Every record that follows should be written out word for word; the pictures stay out.

Stored data:
------------

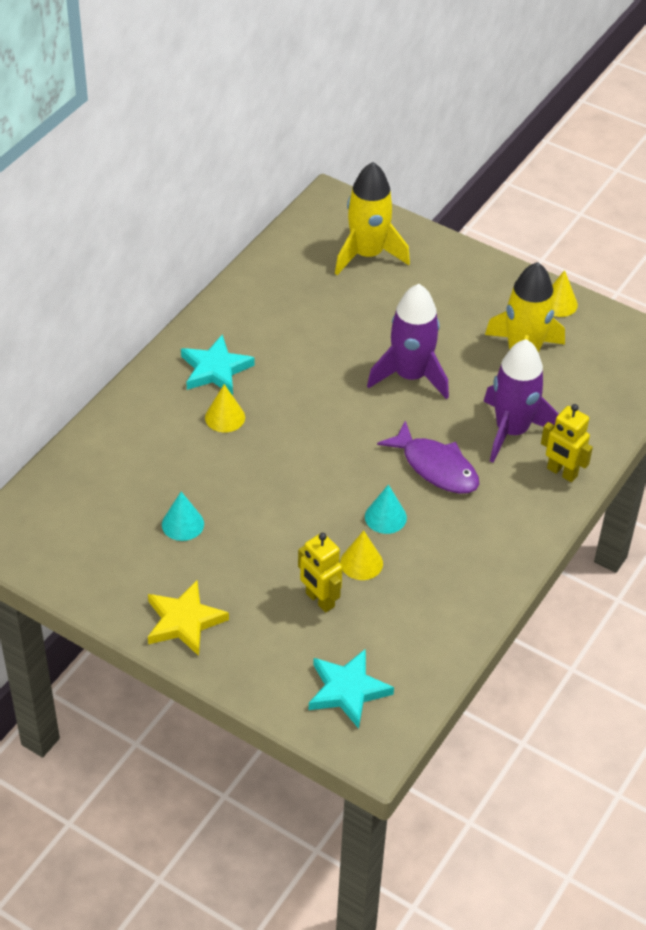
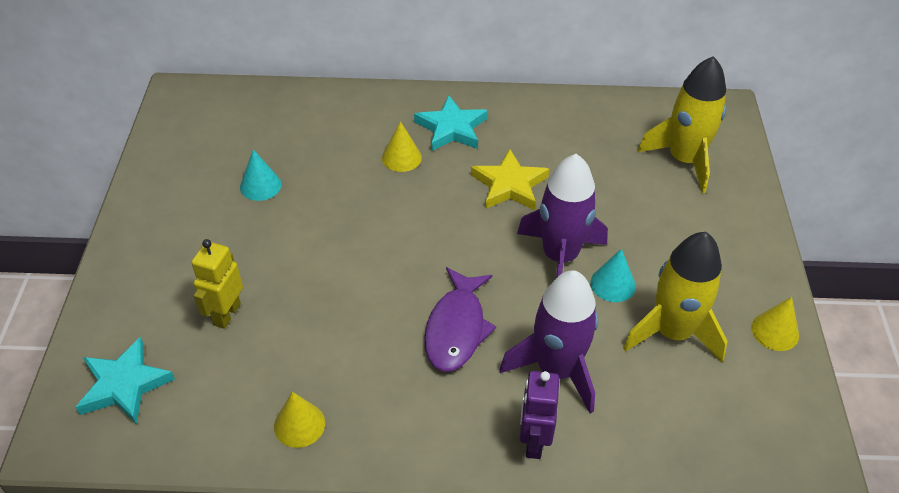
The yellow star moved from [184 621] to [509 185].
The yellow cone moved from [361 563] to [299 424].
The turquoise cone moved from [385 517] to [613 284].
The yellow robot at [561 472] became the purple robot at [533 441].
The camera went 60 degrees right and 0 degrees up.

------------

• Answer box:
The yellow star moved from [184 621] to [509 185].
The yellow cone moved from [361 563] to [299 424].
The turquoise cone moved from [385 517] to [613 284].
The yellow robot at [561 472] became the purple robot at [533 441].
The camera went 60 degrees right and 0 degrees up.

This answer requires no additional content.